__Data records__.
+===+

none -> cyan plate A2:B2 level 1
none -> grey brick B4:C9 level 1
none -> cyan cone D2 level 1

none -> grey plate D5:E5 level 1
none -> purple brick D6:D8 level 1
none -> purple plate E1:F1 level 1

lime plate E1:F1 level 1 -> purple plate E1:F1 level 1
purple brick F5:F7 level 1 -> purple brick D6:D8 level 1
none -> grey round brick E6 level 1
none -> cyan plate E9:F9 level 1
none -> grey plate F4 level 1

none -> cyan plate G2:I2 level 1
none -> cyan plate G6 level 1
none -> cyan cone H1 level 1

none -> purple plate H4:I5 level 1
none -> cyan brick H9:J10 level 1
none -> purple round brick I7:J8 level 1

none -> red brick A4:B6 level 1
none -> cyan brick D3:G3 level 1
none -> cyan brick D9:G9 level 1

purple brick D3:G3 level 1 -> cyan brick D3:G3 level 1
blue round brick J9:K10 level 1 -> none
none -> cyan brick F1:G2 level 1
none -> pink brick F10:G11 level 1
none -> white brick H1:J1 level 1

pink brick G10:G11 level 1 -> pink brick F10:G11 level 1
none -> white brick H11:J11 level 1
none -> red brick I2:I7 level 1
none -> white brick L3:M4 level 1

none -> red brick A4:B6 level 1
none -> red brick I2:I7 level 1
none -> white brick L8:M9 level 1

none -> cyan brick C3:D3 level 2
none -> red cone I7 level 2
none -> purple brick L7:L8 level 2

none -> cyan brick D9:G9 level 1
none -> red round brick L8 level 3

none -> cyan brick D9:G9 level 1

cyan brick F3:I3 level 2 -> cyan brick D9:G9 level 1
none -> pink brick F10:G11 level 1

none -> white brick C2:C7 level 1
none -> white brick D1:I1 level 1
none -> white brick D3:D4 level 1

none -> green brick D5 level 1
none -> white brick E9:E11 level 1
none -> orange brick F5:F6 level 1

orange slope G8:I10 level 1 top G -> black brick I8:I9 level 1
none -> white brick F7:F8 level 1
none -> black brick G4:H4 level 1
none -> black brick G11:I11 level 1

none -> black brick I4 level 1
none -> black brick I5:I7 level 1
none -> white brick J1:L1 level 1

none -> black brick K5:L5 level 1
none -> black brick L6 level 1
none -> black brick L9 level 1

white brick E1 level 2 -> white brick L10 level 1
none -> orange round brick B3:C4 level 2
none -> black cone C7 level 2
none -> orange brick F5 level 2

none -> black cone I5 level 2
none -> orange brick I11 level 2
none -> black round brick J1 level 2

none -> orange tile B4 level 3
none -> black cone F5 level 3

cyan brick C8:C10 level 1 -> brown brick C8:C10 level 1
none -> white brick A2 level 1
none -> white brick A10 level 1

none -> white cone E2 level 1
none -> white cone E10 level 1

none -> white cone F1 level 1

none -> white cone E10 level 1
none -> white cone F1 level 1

+===+

__What to do__. Print out all the entries precisely as written.

__Reply to the task__.
none -> cyan plate A2:B2 level 1
none -> grey brick B4:C9 level 1
none -> cyan cone D2 level 1

none -> grey plate D5:E5 level 1
none -> purple brick D6:D8 level 1
none -> purple plate E1:F1 level 1

lime plate E1:F1 level 1 -> purple plate E1:F1 level 1
purple brick F5:F7 level 1 -> purple brick D6:D8 level 1
none -> grey round brick E6 level 1
none -> cyan plate E9:F9 level 1
none -> grey plate F4 level 1

none -> cyan plate G2:I2 level 1
none -> cyan plate G6 level 1
none -> cyan cone H1 level 1

none -> purple plate H4:I5 level 1
none -> cyan brick H9:J10 level 1
none -> purple round brick I7:J8 level 1

none -> red brick A4:B6 level 1
none -> cyan brick D3:G3 level 1
none -> cyan brick D9:G9 level 1

purple brick D3:G3 level 1 -> cyan brick D3:G3 level 1
blue round brick J9:K10 level 1 -> none
none -> cyan brick F1:G2 level 1
none -> pink brick F10:G11 level 1
none -> white brick H1:J1 level 1

pink brick G10:G11 level 1 -> pink brick F10:G11 level 1
none -> white brick H11:J11 level 1
none -> red brick I2:I7 level 1
none -> white brick L3:M4 level 1

none -> red brick A4:B6 level 1
none -> red brick I2:I7 level 1
none -> white brick L8:M9 level 1

none -> cyan brick C3:D3 level 2
none -> red cone I7 level 2
none -> purple brick L7:L8 level 2

none -> cyan brick D9:G9 level 1
none -> red round brick L8 level 3

none -> cyan brick D9:G9 level 1

cyan brick F3:I3 level 2 -> cyan brick D9:G9 level 1
none -> pink brick F10:G11 level 1

none -> white brick C2:C7 level 1
none -> white brick D1:I1 level 1
none -> white brick D3:D4 level 1

none -> green brick D5 level 1
none -> white brick E9:E11 level 1
none -> orange brick F5:F6 level 1

orange slope G8:I10 level 1 top G -> black brick I8:I9 level 1
none -> white brick F7:F8 level 1
none -> black brick G4:H4 level 1
none -> black brick G11:I11 level 1

none -> black brick I4 level 1
none -> black brick I5:I7 level 1
none -> white brick J1:L1 level 1

none -> black brick K5:L5 level 1
none -> black brick L6 level 1
none -> black brick L9 level 1

white brick E1 level 2 -> white brick L10 level 1
none -> orange round brick B3:C4 level 2
none -> black cone C7 level 2
none -> orange brick F5 level 2

none -> black cone I5 level 2
none -> orange brick I11 level 2
none -> black round brick J1 level 2

none -> orange tile B4 level 3
none -> black cone F5 level 3

cyan brick C8:C10 level 1 -> brown brick C8:C10 level 1
none -> white brick A2 level 1
none -> white brick A10 level 1

none -> white cone E2 level 1
none -> white cone E10 level 1

none -> white cone F1 level 1

none -> white cone E10 level 1
none -> white cone F1 level 1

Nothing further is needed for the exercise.